> Task prompt
Count the lines in the items below that contain the string "kern", matching upper and lower case exactly, and reply with only the number.

> Listed records
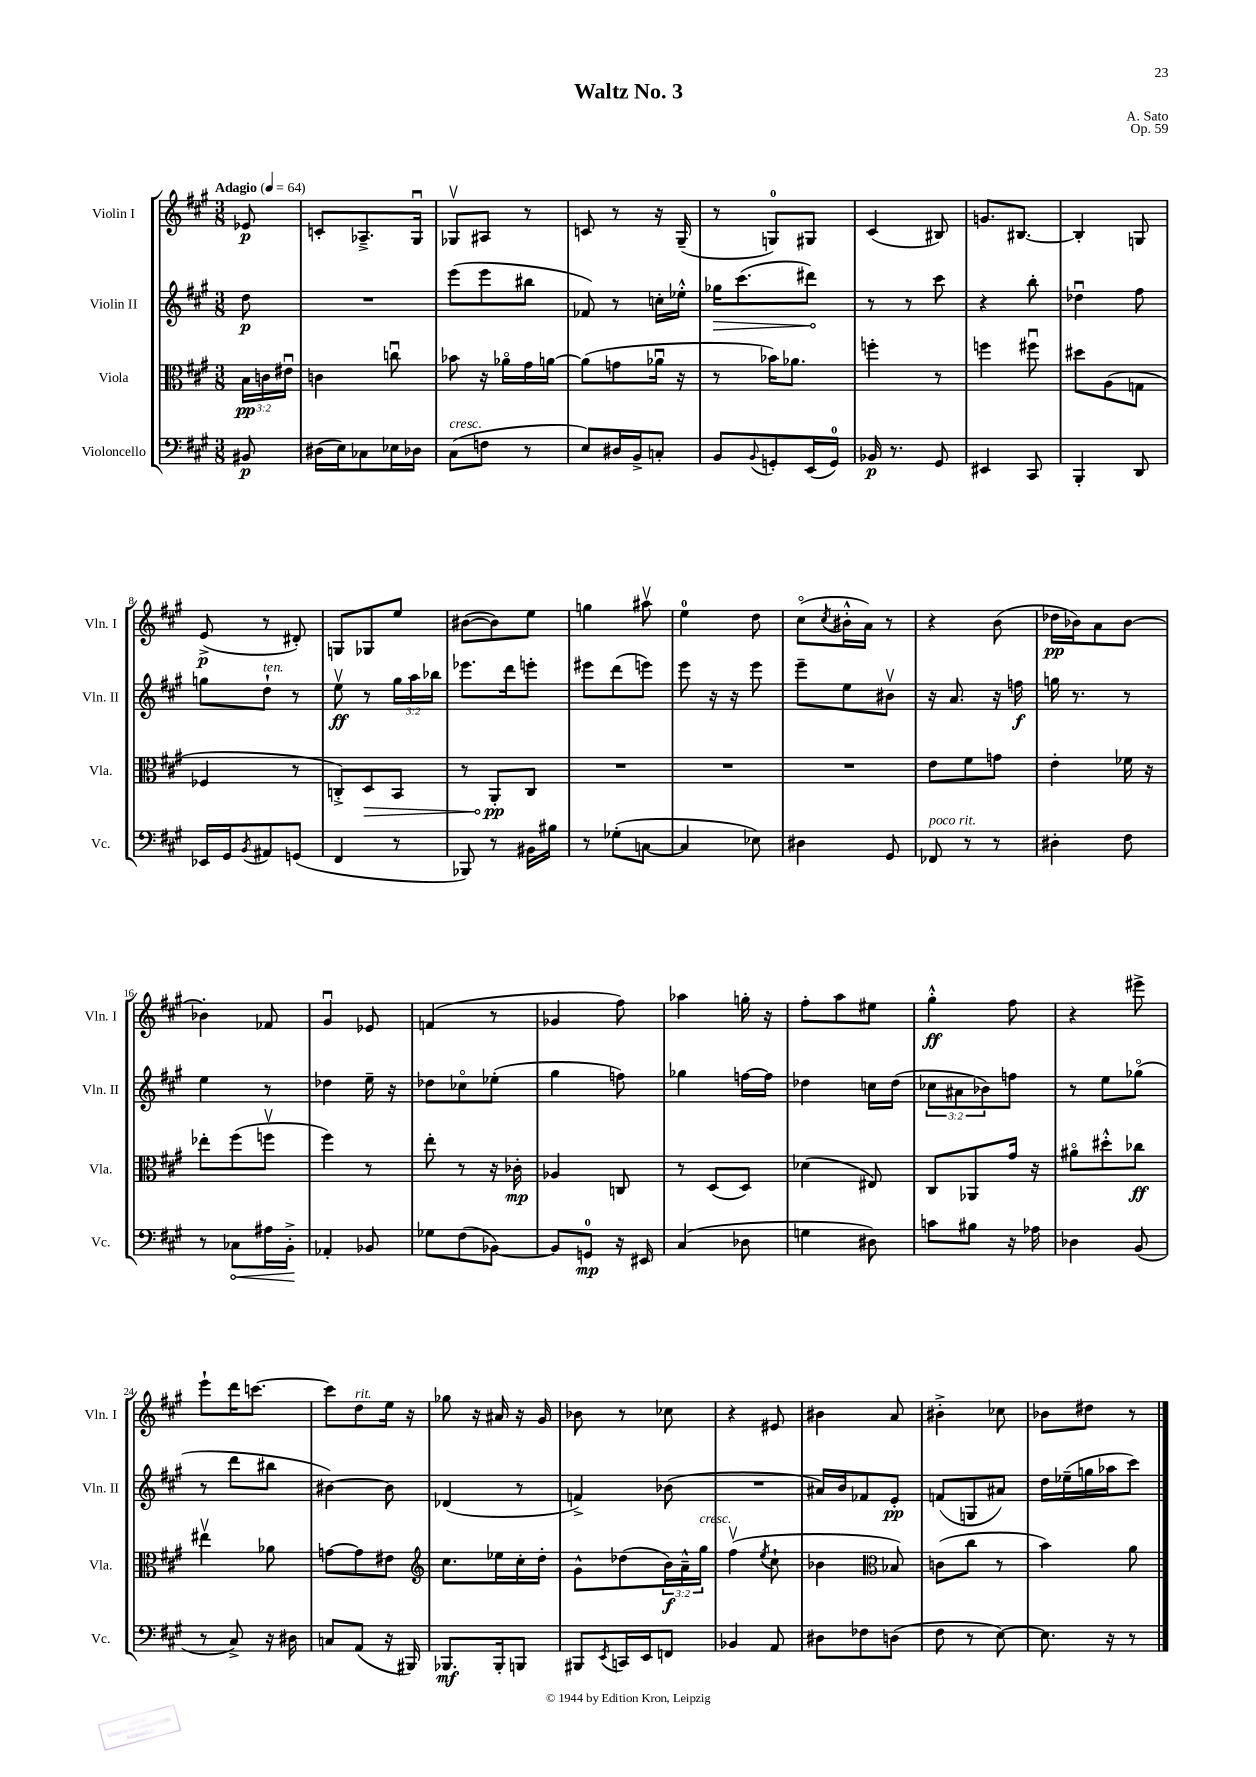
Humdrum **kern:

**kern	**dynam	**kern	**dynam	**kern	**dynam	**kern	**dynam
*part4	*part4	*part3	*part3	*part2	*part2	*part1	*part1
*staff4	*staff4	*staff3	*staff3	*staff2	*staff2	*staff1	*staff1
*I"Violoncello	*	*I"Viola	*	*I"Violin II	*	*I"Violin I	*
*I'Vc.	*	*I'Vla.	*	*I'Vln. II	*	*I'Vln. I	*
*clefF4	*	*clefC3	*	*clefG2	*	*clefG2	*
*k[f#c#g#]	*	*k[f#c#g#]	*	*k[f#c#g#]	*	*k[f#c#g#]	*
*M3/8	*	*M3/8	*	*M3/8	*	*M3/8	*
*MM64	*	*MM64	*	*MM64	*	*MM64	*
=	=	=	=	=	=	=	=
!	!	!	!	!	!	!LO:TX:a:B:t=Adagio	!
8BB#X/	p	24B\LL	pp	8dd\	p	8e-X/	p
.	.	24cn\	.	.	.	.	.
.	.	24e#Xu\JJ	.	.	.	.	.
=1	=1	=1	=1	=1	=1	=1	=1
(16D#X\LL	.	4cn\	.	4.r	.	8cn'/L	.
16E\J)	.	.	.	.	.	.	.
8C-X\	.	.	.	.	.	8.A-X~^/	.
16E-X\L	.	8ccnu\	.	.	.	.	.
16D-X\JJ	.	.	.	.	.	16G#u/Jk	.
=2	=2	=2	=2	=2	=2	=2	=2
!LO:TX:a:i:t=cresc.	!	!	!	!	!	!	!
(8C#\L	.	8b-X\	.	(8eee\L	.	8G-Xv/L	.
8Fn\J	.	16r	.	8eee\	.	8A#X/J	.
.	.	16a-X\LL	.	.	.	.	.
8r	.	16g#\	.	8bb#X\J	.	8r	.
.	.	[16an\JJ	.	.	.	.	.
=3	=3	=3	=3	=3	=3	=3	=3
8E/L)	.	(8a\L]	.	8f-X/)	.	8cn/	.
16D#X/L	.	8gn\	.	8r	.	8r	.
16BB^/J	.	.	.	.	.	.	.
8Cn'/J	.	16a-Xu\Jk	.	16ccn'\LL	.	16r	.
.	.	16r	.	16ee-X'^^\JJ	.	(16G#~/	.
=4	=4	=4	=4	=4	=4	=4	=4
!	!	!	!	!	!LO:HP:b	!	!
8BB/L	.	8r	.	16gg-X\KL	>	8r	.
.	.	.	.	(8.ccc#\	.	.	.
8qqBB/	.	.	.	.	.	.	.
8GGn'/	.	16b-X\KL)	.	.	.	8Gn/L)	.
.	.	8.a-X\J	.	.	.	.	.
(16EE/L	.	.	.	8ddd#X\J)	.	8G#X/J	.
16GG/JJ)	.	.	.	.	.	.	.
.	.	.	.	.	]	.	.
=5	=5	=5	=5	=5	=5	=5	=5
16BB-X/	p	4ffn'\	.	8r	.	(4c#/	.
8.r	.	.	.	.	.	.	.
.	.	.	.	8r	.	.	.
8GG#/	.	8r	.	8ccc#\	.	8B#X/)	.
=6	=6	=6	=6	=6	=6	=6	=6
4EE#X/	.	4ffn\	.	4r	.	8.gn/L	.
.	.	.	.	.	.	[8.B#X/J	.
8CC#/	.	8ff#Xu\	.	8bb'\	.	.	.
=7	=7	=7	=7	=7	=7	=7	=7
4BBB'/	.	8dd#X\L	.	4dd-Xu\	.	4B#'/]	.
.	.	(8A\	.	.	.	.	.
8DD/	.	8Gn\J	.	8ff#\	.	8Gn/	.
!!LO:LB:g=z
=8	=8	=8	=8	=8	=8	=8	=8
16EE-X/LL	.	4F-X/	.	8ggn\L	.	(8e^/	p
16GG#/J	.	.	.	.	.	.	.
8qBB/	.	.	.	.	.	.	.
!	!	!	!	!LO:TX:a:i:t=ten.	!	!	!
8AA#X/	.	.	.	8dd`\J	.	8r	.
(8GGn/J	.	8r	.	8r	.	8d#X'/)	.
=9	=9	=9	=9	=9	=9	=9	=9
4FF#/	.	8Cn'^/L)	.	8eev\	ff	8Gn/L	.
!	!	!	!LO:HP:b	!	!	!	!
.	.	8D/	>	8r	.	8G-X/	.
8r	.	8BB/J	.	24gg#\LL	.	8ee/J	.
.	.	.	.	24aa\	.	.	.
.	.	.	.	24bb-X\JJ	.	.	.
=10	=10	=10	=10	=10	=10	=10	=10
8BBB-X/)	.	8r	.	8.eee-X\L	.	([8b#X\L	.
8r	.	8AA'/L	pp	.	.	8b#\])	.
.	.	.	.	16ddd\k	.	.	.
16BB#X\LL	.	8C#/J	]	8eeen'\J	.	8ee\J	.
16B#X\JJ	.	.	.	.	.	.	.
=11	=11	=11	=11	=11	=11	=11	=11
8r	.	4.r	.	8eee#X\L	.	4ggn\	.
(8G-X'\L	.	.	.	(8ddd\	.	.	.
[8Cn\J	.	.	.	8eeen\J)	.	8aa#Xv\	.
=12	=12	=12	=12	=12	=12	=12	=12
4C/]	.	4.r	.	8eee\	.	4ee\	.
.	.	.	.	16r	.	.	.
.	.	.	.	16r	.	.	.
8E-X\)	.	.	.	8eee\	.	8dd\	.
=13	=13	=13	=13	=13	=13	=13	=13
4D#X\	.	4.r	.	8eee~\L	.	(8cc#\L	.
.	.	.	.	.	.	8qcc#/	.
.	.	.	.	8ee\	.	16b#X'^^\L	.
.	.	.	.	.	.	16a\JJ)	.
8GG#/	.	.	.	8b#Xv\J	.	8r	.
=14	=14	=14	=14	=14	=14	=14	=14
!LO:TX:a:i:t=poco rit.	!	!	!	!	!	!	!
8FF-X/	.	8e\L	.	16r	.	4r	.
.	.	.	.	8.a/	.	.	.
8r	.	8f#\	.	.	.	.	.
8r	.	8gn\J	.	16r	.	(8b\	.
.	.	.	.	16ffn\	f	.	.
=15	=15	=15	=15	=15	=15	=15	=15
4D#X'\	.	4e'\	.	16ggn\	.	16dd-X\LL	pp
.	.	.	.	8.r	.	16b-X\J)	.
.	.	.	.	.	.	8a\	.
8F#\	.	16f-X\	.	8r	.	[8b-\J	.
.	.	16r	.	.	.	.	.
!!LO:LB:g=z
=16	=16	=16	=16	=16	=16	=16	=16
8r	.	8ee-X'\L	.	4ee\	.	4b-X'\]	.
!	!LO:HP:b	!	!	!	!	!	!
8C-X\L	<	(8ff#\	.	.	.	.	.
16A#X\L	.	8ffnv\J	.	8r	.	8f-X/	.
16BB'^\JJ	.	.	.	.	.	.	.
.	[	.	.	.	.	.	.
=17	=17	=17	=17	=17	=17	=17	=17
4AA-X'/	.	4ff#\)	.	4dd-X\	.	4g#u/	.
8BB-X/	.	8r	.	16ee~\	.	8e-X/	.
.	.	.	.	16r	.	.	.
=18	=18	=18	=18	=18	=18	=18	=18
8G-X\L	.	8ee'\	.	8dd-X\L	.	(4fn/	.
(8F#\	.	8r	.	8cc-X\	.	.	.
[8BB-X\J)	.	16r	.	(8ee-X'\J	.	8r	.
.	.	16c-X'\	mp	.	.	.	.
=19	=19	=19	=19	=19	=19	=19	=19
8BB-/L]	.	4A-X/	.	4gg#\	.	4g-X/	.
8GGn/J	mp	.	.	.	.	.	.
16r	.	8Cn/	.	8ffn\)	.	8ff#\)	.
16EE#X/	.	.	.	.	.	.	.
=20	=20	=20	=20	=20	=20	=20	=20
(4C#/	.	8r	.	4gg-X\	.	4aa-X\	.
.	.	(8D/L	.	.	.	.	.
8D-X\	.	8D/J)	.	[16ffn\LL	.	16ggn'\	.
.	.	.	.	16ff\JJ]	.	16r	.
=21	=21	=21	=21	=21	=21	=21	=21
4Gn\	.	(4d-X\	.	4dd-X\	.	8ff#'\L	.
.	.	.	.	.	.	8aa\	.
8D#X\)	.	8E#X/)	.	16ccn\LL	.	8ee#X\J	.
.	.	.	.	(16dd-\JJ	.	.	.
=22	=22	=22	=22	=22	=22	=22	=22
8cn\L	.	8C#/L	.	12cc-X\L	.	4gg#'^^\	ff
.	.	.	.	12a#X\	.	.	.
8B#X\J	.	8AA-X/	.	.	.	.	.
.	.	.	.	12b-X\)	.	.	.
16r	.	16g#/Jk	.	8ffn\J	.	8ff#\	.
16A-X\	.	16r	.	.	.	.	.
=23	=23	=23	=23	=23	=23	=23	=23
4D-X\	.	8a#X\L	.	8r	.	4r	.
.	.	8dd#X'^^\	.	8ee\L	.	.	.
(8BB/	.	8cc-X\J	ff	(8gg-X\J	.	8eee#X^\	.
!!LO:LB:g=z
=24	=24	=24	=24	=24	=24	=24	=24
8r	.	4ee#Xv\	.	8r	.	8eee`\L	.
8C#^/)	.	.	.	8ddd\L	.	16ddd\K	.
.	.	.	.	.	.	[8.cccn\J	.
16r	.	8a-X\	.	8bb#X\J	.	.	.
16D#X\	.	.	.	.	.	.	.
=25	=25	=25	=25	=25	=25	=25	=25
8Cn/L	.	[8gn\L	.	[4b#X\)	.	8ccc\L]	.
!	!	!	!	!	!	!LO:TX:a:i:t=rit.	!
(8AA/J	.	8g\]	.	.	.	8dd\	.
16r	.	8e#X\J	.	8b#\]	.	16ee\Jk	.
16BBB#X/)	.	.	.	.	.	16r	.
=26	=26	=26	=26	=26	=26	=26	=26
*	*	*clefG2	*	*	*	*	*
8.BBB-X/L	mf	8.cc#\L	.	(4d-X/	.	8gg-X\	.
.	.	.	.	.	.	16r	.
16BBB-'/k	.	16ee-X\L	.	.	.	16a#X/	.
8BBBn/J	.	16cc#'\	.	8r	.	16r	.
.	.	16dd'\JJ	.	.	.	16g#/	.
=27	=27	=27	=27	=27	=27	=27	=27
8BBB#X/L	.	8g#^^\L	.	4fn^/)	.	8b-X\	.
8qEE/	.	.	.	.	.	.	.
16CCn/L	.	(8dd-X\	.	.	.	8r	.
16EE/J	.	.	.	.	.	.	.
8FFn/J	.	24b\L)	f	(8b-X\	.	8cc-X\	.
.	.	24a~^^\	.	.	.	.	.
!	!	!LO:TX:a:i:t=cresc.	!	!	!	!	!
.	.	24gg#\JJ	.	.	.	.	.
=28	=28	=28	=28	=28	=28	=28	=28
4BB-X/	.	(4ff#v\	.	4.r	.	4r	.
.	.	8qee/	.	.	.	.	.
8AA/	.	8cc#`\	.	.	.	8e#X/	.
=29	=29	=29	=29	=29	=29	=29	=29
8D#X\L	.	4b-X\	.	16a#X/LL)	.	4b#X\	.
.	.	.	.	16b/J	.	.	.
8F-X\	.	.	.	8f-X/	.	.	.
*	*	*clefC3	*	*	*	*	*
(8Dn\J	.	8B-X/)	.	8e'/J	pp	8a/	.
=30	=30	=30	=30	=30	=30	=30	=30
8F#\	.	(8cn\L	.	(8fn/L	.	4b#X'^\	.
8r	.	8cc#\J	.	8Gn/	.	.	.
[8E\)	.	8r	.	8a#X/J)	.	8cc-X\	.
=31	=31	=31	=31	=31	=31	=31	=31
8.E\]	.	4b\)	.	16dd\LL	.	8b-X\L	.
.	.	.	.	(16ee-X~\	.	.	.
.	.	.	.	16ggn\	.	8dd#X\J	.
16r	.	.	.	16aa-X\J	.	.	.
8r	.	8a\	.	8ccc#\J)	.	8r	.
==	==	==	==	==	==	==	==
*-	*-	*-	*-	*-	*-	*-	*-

> The response
2